Recorded data:
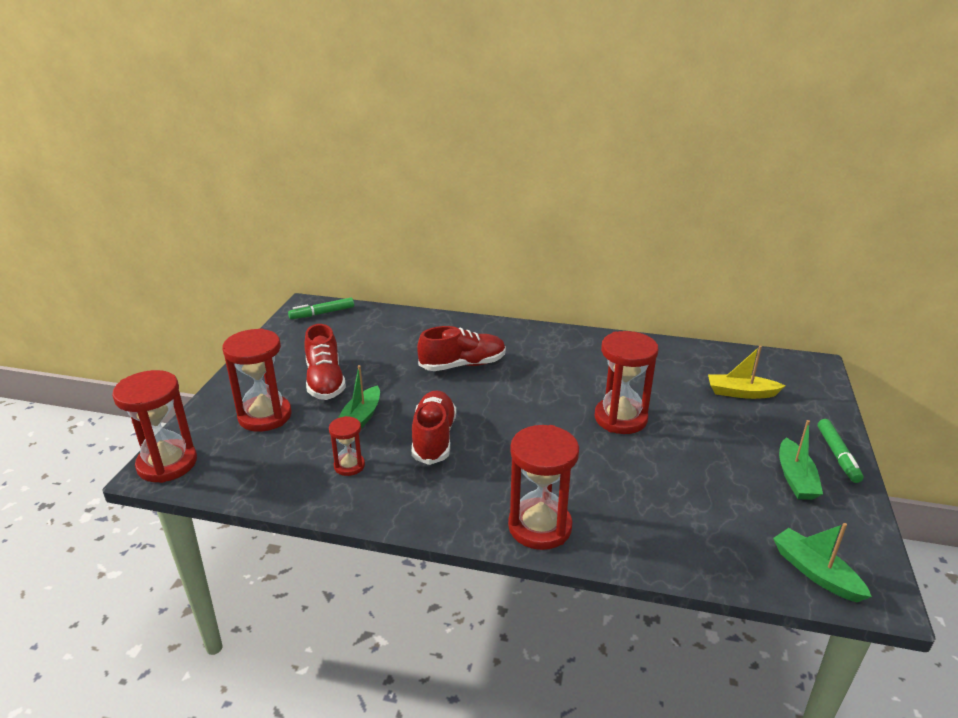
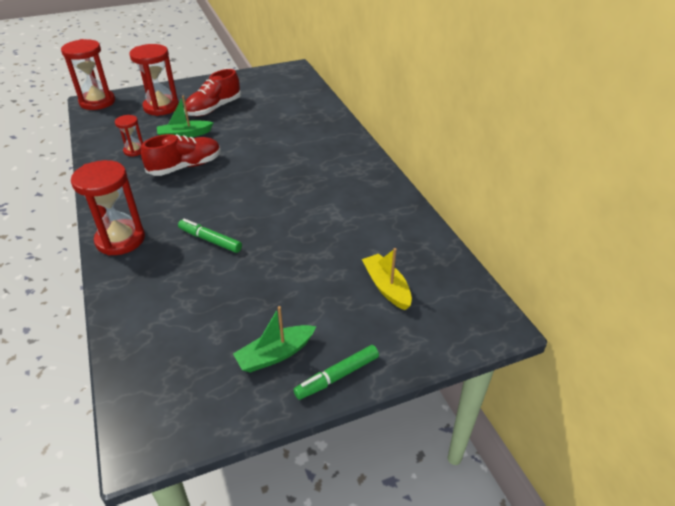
camera: 55 degrees right, 10 degrees up
green marker [288,298,354,319] -> green marker moved to [178,219,242,253]
red shoe [417,326,506,371] -> none
red hourglass [595,331,658,434] -> none
green boat [773,523,872,602] -> none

**EXERCISE DESCRIPTION:**
Collect from the data above every line that includes "green".

**YOUR SOLUTION:**
green marker [288,298,354,319] -> green marker moved to [178,219,242,253]
green boat [773,523,872,602] -> none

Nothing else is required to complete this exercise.